[Collection entries]
------
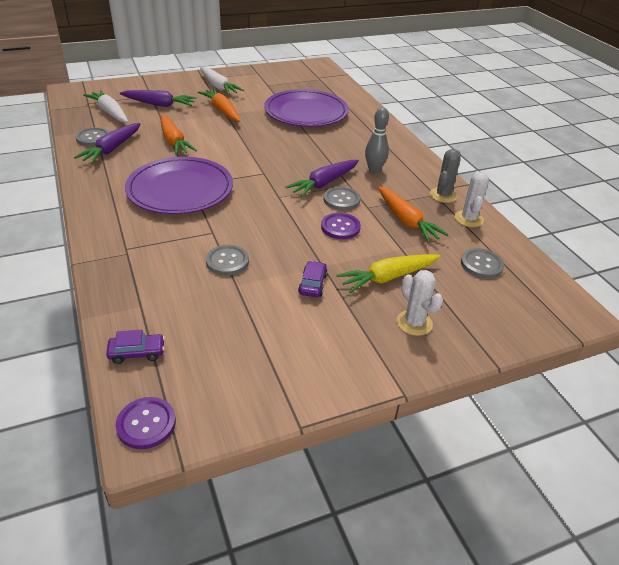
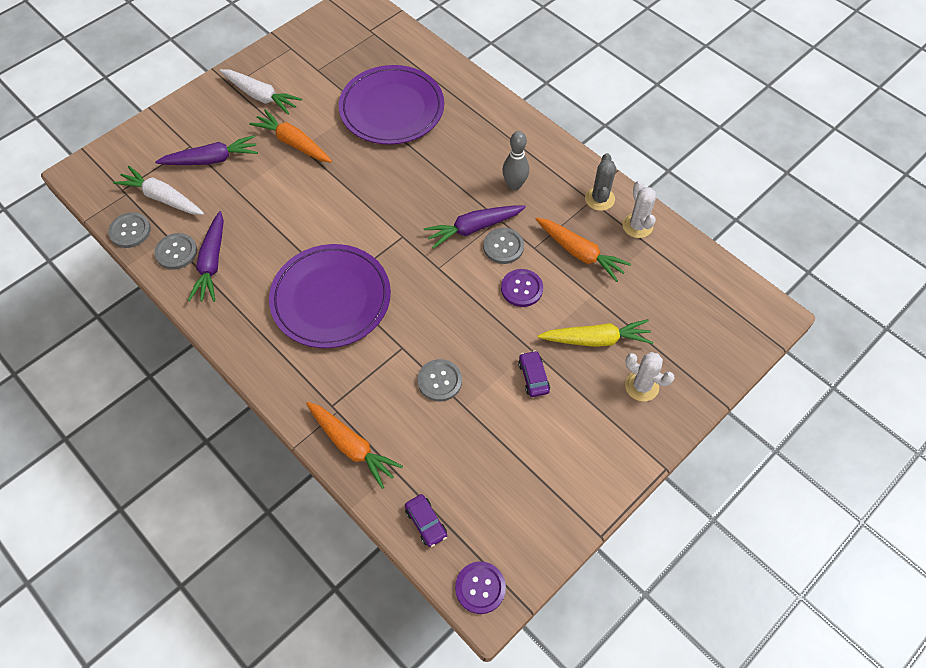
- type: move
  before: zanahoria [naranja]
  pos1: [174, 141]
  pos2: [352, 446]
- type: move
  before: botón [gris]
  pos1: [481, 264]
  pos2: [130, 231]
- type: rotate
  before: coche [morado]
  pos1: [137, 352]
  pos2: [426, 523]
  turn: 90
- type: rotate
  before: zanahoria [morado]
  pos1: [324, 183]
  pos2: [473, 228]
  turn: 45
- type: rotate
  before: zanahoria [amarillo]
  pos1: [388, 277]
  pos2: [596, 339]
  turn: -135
------
ASSIGNED TASK:
Please repeat all of the data exactly as it stands, leaving the pictures out.

TASK OUTPUT:
- type: move
  before: zanahoria [naranja]
  pos1: [174, 141]
  pos2: [352, 446]
- type: move
  before: botón [gris]
  pos1: [481, 264]
  pos2: [130, 231]
- type: rotate
  before: coche [morado]
  pos1: [137, 352]
  pos2: [426, 523]
  turn: 90
- type: rotate
  before: zanahoria [morado]
  pos1: [324, 183]
  pos2: [473, 228]
  turn: 45
- type: rotate
  before: zanahoria [amarillo]
  pos1: [388, 277]
  pos2: [596, 339]
  turn: -135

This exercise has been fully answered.